Saved data entries:
Begin

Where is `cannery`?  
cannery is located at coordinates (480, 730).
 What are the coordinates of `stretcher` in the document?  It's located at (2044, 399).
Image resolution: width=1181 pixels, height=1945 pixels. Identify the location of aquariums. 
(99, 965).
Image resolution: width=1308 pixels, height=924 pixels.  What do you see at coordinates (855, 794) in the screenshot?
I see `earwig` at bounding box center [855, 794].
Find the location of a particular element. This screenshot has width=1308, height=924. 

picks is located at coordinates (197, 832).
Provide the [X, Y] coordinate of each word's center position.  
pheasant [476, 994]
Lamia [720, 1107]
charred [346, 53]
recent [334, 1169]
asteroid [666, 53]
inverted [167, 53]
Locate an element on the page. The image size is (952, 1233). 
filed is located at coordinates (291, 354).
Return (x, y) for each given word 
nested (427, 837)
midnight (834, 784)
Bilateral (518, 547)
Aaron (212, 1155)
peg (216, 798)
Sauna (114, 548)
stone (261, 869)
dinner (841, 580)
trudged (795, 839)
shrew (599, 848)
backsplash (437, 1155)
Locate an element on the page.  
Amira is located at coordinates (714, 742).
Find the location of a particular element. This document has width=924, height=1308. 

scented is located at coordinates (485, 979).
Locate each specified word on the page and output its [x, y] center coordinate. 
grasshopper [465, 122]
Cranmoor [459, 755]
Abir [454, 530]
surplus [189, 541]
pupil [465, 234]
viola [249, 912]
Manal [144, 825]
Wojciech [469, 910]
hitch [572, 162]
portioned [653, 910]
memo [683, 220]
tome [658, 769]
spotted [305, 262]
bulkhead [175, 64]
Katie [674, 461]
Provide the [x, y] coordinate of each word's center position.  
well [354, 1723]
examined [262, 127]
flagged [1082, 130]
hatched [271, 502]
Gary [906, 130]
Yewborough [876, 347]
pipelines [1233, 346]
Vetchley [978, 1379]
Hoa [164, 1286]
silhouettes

End

▶ [Aim of the task]:
Starting at the line that contains "Yewborough [876, 347]" and ending at the last line of the entries, write out only those lines again, requests included, and shift every coordinate in the answers up by 97.

▶ [Finished task]:
Yewborough [973, 444]
pipelines [1330, 443]
Vetchley [1075, 1476]
Hoa [261, 1383]
silhouettes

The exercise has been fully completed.